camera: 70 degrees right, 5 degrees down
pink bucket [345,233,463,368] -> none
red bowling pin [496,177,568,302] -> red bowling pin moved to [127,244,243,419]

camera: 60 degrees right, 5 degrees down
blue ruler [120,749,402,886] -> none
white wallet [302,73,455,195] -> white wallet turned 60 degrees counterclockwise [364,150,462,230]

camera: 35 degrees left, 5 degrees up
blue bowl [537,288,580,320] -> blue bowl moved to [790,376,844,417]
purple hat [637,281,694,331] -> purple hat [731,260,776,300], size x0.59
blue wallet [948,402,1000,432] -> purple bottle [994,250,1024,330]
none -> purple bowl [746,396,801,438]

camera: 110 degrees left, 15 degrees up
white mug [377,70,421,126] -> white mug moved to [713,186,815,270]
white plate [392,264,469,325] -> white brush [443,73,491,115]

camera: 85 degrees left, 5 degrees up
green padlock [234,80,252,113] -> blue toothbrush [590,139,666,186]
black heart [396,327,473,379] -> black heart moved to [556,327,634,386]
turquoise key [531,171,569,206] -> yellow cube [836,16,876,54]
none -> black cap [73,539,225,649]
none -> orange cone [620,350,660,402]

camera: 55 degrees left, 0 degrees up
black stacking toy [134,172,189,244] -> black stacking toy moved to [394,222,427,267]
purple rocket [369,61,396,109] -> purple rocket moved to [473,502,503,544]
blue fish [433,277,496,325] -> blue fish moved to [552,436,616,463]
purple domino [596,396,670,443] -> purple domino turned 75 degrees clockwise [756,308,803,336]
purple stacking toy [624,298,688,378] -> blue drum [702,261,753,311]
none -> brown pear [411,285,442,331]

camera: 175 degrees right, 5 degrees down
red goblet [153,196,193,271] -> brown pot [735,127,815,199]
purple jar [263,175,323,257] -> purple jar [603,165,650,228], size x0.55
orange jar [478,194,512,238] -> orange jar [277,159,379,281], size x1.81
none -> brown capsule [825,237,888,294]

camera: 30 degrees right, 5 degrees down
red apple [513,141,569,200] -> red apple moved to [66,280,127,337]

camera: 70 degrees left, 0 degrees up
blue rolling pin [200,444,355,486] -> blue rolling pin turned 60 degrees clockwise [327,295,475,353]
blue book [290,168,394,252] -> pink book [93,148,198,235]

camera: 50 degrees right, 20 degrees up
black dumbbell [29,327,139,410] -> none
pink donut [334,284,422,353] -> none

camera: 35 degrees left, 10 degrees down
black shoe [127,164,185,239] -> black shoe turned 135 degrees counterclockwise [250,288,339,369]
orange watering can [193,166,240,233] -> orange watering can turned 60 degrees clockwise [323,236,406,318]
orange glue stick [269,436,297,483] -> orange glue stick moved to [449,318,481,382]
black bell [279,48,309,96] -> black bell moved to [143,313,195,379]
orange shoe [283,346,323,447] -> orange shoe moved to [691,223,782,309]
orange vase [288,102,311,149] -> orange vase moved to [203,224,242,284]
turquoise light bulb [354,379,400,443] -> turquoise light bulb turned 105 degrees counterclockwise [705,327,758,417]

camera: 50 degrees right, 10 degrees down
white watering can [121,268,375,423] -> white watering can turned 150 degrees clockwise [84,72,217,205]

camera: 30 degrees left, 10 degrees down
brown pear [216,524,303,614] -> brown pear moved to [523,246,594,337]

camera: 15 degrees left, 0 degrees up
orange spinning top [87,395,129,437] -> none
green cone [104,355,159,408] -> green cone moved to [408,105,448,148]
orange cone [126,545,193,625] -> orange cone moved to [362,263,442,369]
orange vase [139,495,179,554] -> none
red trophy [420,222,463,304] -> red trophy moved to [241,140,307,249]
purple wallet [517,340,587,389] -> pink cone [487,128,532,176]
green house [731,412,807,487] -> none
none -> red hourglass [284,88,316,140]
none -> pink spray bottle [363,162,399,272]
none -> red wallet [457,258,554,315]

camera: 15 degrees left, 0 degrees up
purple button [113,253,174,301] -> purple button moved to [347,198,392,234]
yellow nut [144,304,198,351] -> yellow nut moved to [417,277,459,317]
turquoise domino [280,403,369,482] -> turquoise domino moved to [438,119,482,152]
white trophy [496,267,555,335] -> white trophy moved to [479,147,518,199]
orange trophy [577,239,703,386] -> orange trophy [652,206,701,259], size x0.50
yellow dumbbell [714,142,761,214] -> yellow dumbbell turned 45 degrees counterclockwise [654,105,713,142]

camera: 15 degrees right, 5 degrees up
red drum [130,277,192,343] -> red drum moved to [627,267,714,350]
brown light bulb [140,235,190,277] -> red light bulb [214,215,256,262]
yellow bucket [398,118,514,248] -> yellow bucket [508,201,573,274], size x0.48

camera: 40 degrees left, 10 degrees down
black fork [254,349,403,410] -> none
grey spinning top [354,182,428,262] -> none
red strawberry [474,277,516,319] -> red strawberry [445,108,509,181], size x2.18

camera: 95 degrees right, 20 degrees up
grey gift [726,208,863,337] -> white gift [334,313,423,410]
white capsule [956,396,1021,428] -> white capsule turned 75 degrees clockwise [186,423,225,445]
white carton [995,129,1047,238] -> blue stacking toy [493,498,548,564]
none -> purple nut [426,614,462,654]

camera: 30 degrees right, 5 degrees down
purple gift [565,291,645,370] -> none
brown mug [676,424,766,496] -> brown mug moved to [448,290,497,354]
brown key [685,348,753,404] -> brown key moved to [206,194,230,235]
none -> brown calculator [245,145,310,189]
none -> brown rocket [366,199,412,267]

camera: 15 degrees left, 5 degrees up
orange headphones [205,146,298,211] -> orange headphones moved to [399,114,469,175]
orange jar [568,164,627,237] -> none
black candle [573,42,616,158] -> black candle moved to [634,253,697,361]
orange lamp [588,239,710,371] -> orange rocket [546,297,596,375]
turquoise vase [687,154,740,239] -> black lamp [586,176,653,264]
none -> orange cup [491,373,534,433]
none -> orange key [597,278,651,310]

════════

Task to complete = Look through the records and give only the number of lines where the string "watering" appears.

Result for this exercise = 2